Source data:
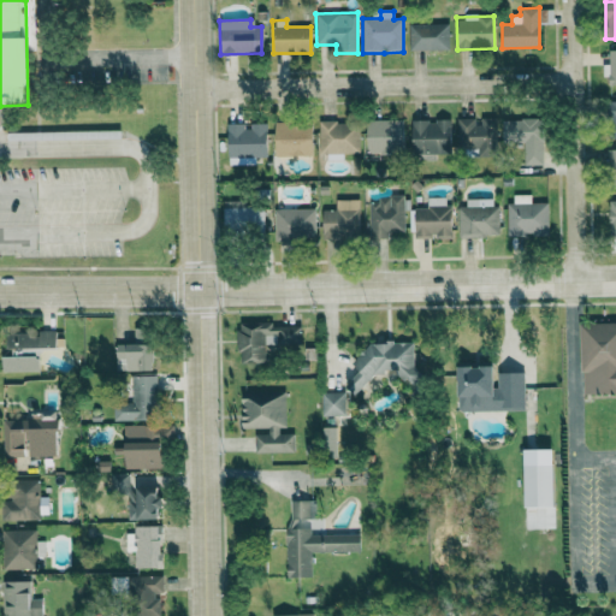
[(448,24),(408,25),(409,51),(449,49),(448,24)]
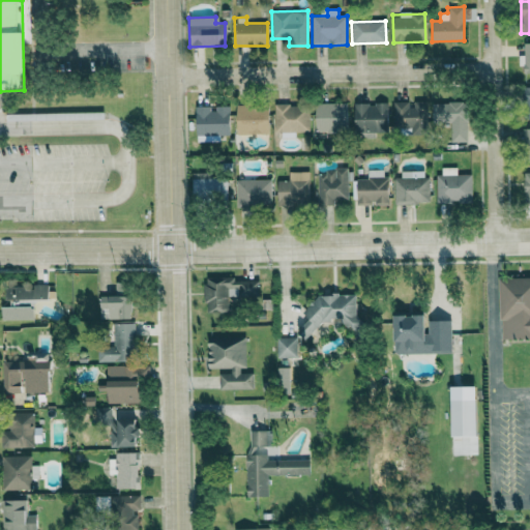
[(392,102),(393,128),(427,127),(427,101),(392,102)]
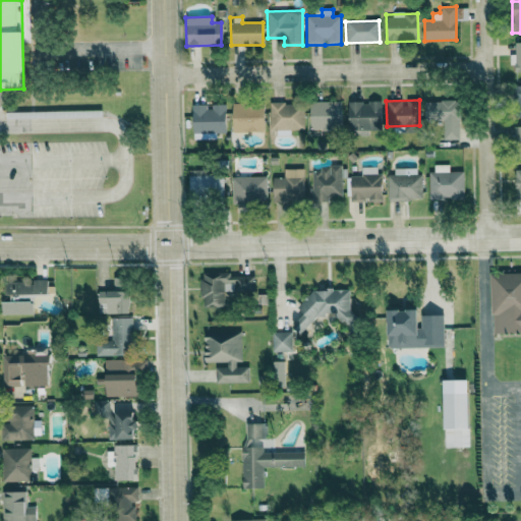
[(424,102),(424,121),(443,121),(443,139),(458,139),(458,101),(424,102)]
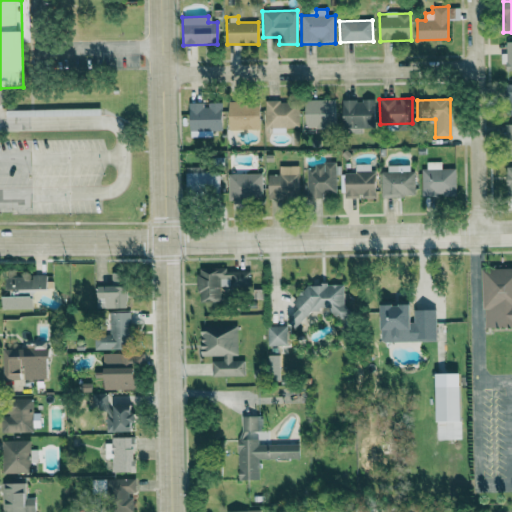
[(305,128),(336,127),(335,100),(304,100),(305,128)]
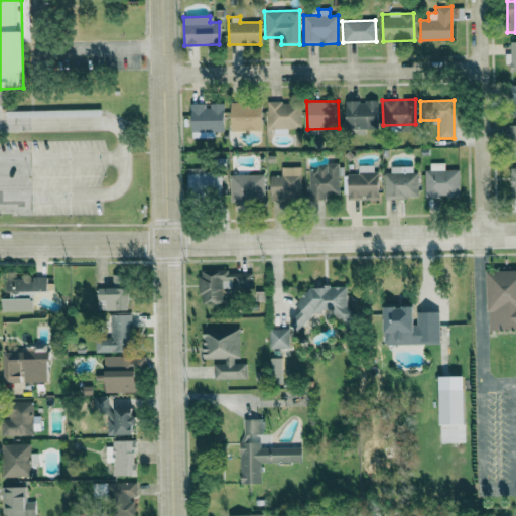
[(345,129),(378,129),(377,101),(344,102),(345,129)]
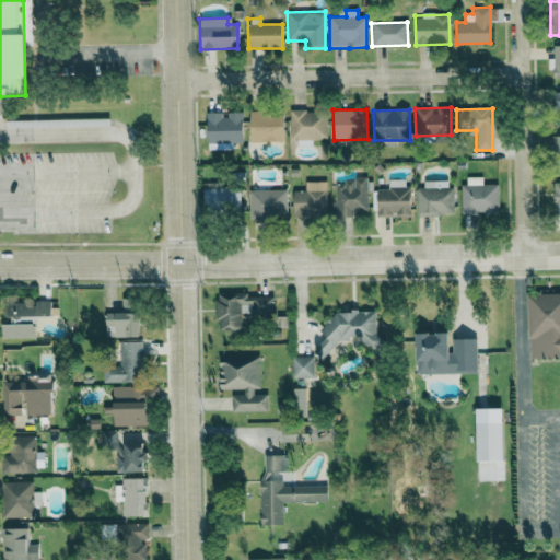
[(290,143),(312,143),(312,140),(327,140),(326,111),(289,112),(290,143)]
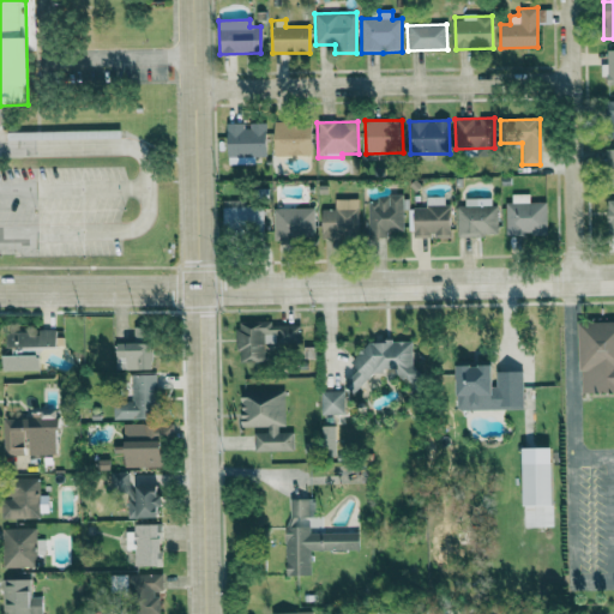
[(311,155),(311,122),(274,124),(274,156),(311,155)]
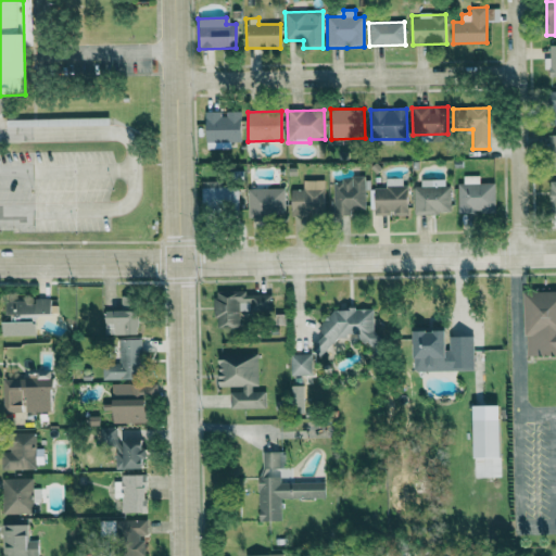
[(240,112),(226,112),(226,113),(205,113),(205,149),(231,149),(230,142),(240,142),(240,112)]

**WHAT YOU ARE ASKED TO DO**
The result should be the full set of entries above, restated exactly and without images.

**RESPONSE TO THIS TASK**
[(448,24),(408,25),(409,51),(449,49),(448,24)]
[(392,102),(393,128),(427,127),(427,101),(392,102)]
[(424,102),(424,121),(443,121),(443,139),(458,139),(458,101),(424,102)]
[(305,128),(336,127),(335,100),(304,100),(305,128)]
[(345,129),(378,129),(377,101),(344,102),(345,129)]
[(290,143),(312,143),(312,140),(327,140),(326,111),(289,112),(290,143)]
[(311,155),(311,122),(274,124),(274,156),(311,155)]
[(240,112),(226,112),(226,113),(205,113),(205,149),(231,149),(230,142),(240,142),(240,112)]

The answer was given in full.